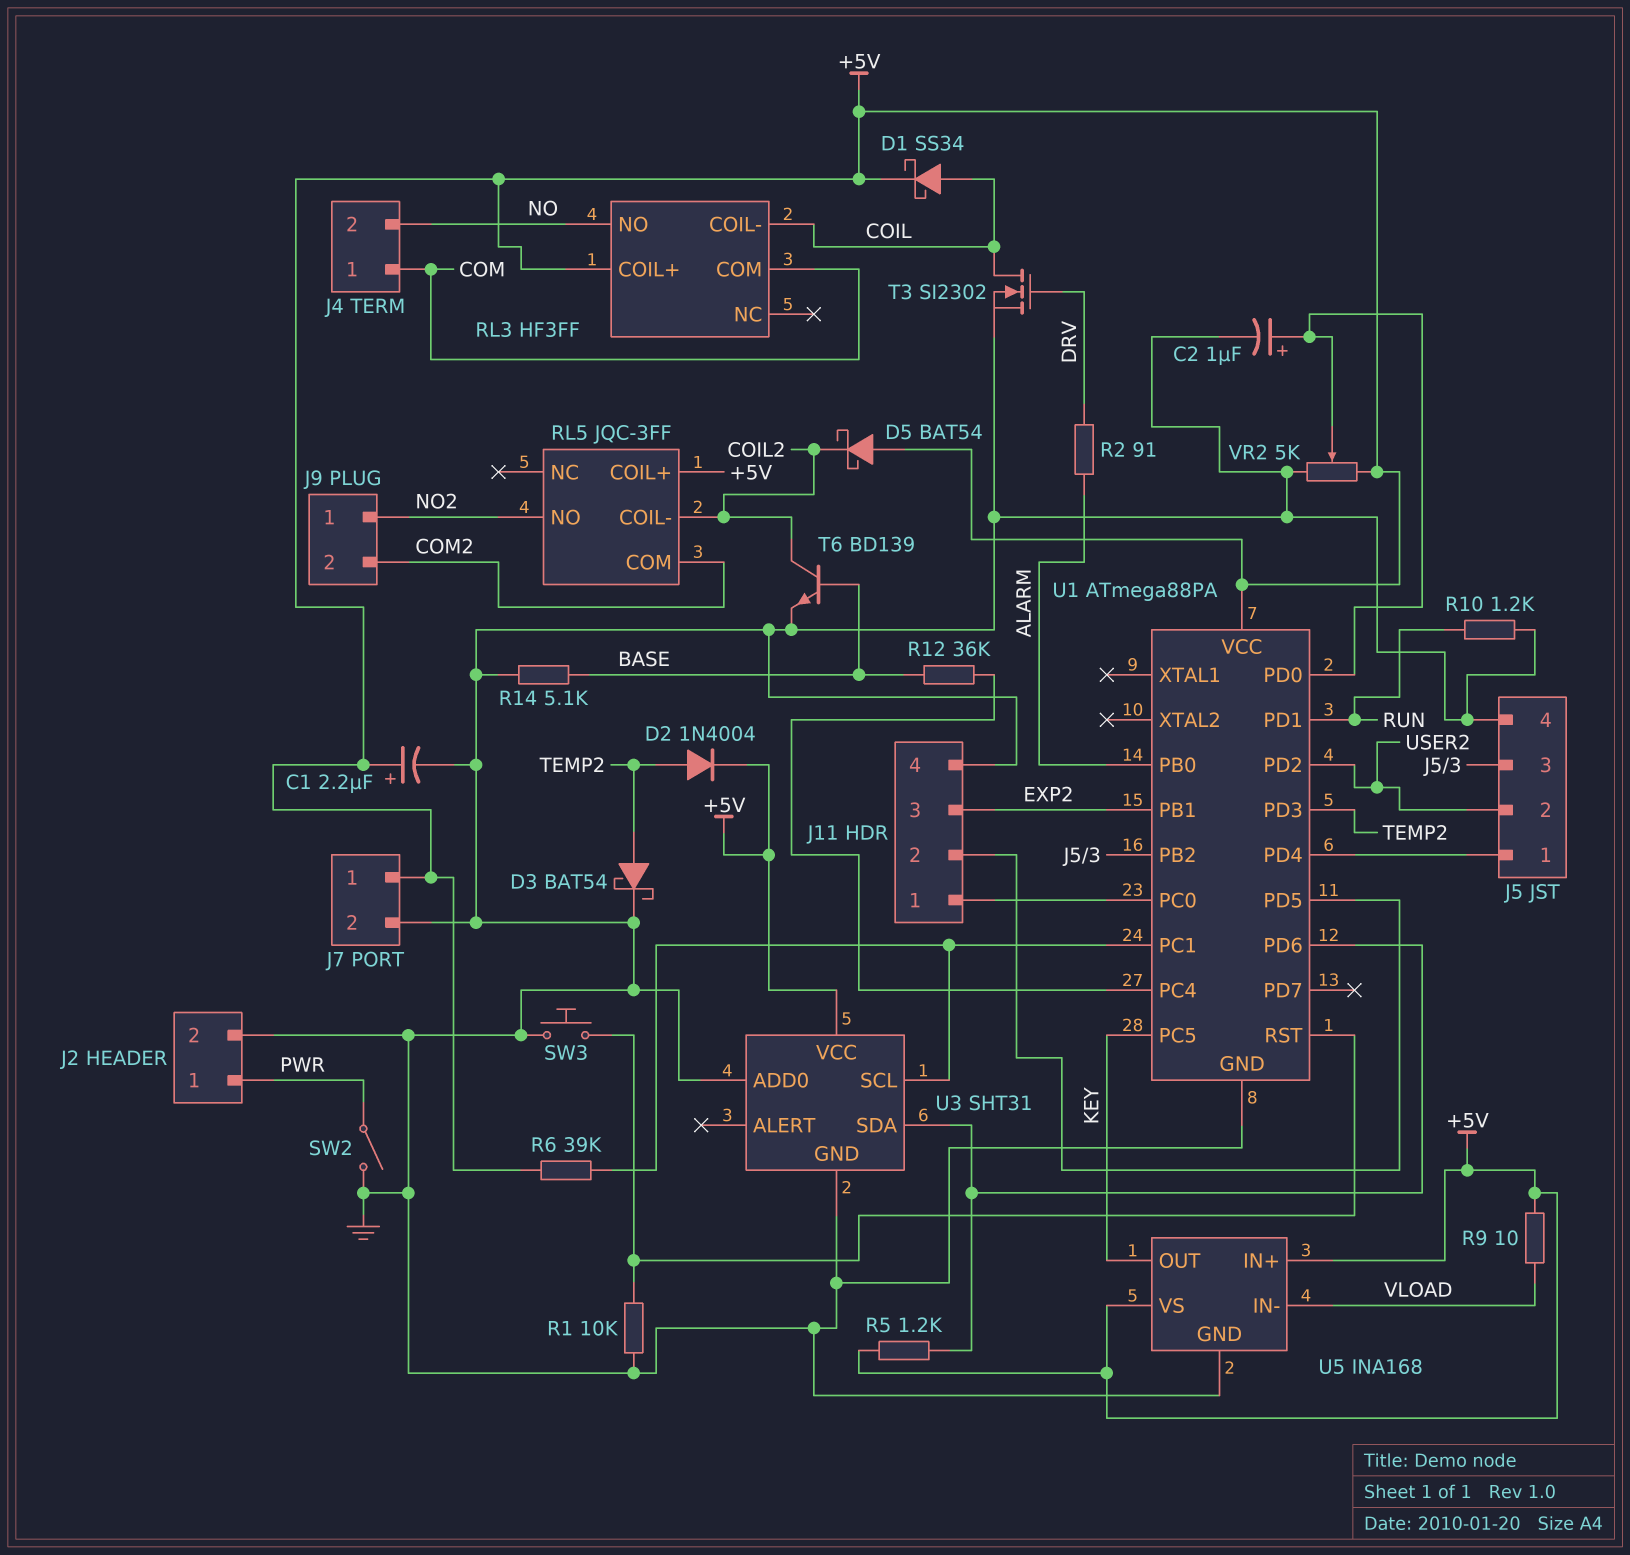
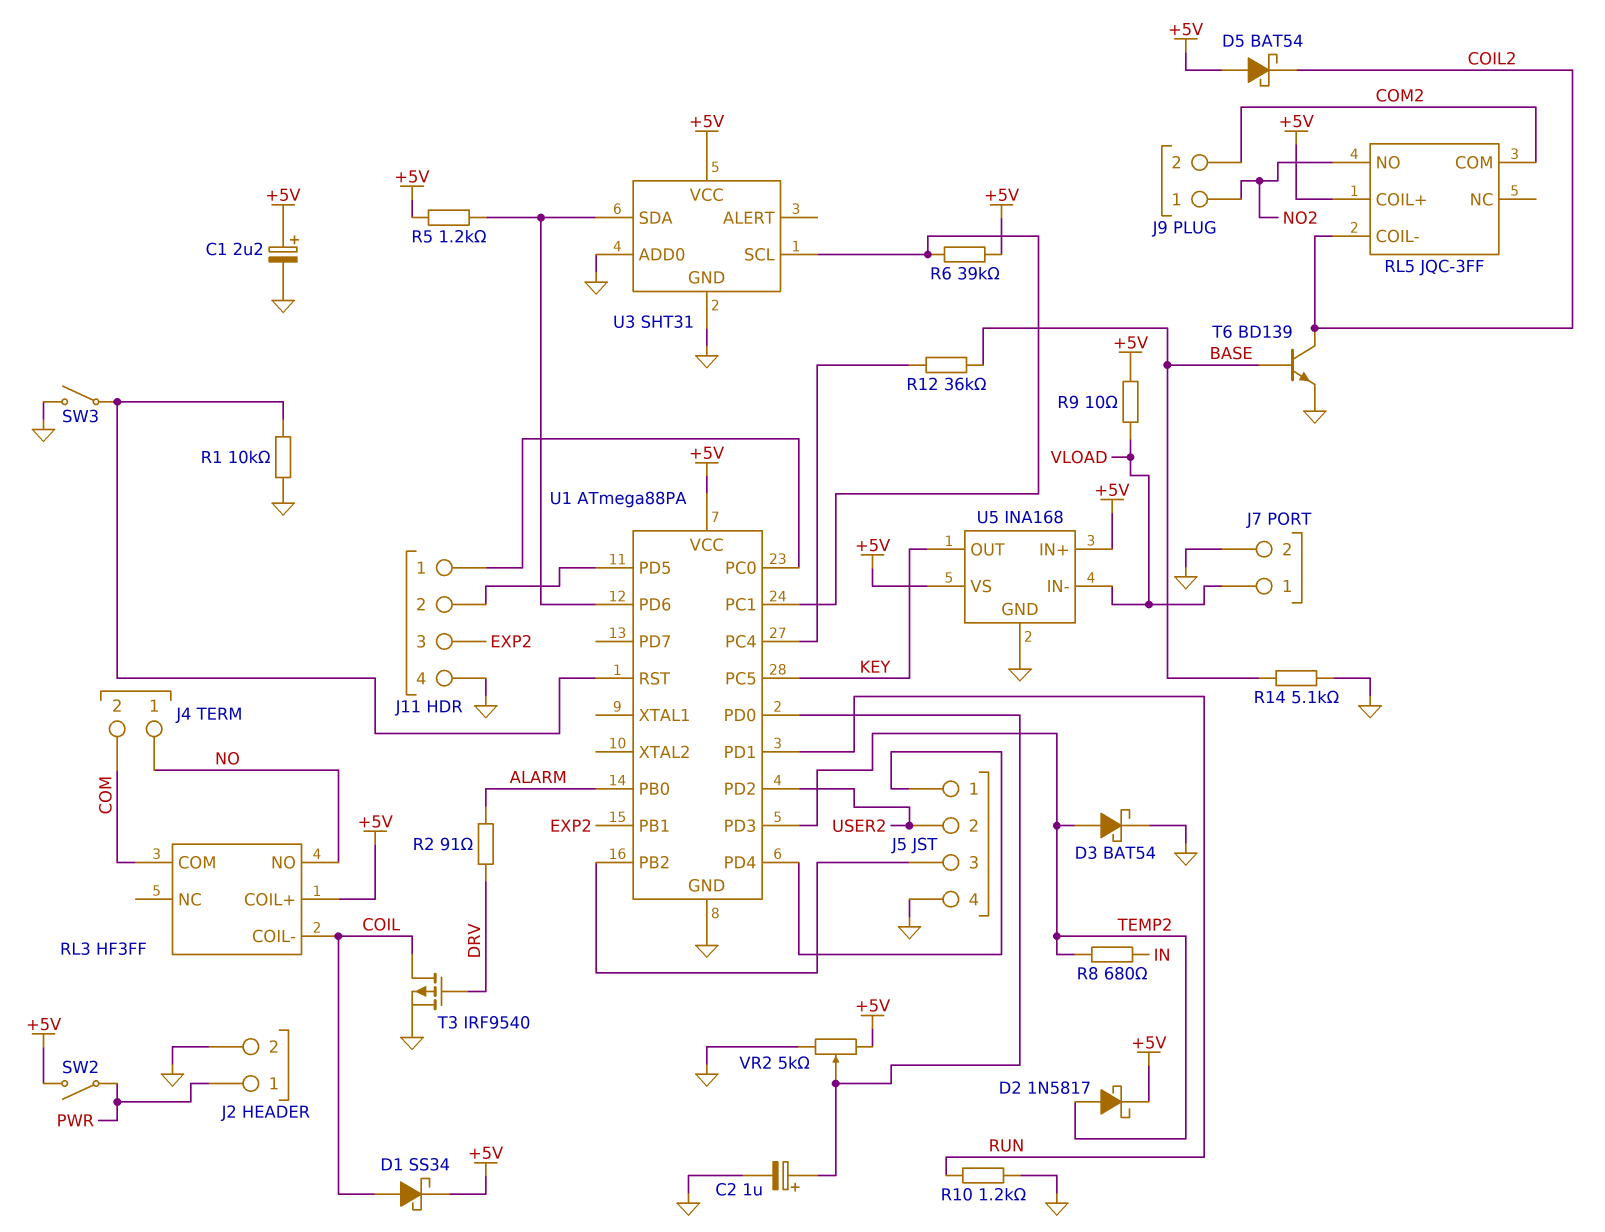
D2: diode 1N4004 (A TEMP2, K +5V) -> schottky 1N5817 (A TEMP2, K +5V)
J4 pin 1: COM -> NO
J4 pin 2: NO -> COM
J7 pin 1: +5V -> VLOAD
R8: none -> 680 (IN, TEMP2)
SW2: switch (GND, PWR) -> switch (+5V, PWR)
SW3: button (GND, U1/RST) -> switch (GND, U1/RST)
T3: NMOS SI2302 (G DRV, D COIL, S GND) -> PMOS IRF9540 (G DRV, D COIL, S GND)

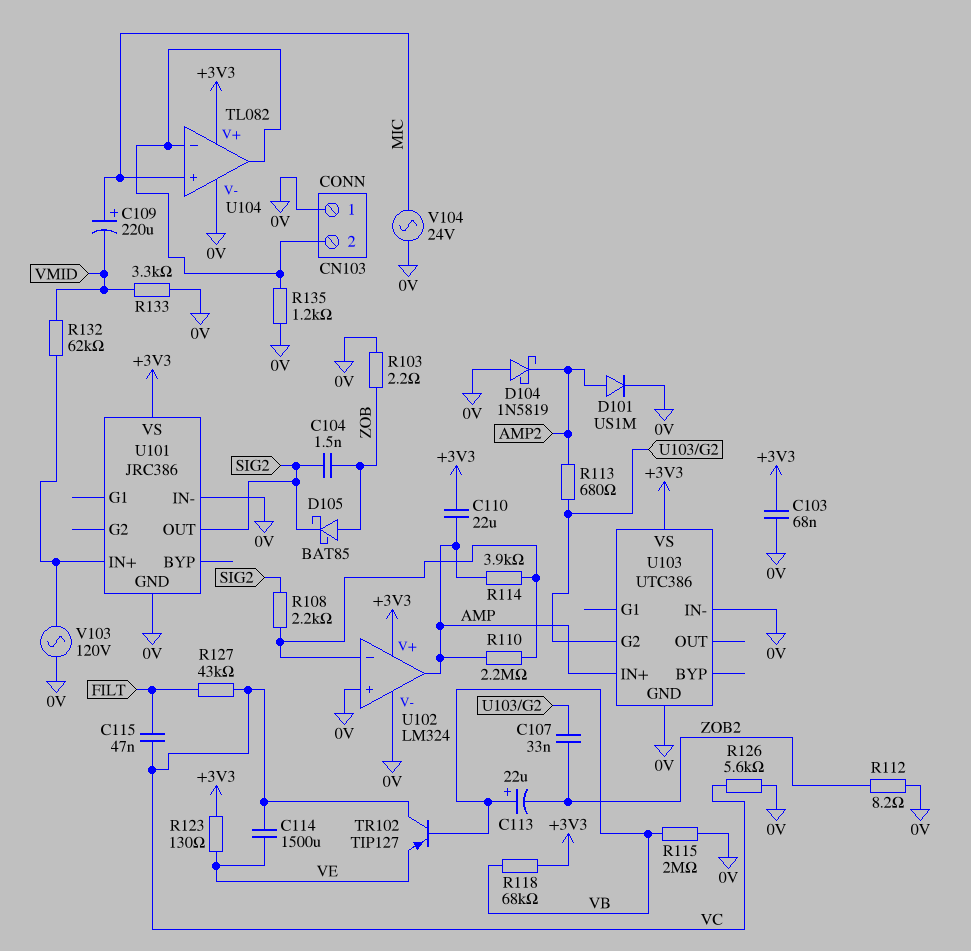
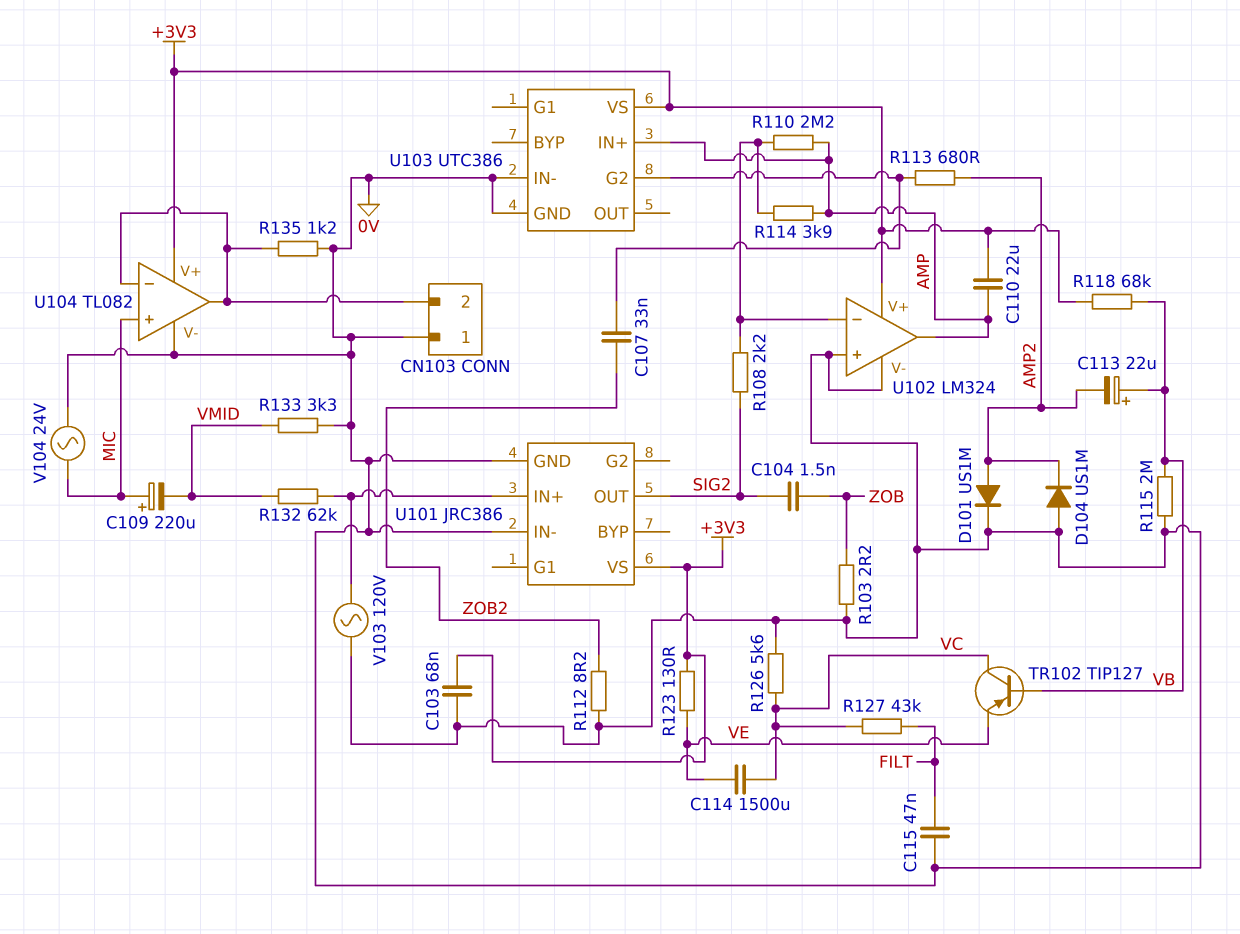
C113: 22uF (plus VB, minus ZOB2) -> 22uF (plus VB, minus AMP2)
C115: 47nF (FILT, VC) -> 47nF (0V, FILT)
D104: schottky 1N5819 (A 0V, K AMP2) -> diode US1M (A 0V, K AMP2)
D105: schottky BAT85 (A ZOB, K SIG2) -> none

──────────

_Work to complete_
In the answer, the entries must appear exactly as above, without the images.

_Response area_
D2: diode 1N4004 (A TEMP2, K +5V) -> schottky 1N5817 (A TEMP2, K +5V)
J4 pin 1: COM -> NO
J4 pin 2: NO -> COM
J7 pin 1: +5V -> VLOAD
R8: none -> 680 (IN, TEMP2)
SW2: switch (GND, PWR) -> switch (+5V, PWR)
SW3: button (GND, U1/RST) -> switch (GND, U1/RST)
T3: NMOS SI2302 (G DRV, D COIL, S GND) -> PMOS IRF9540 (G DRV, D COIL, S GND)

C113: 22uF (plus VB, minus ZOB2) -> 22uF (plus VB, minus AMP2)
C115: 47nF (FILT, VC) -> 47nF (0V, FILT)
D104: schottky 1N5819 (A 0V, K AMP2) -> diode US1M (A 0V, K AMP2)
D105: schottky BAT85 (A ZOB, K SIG2) -> none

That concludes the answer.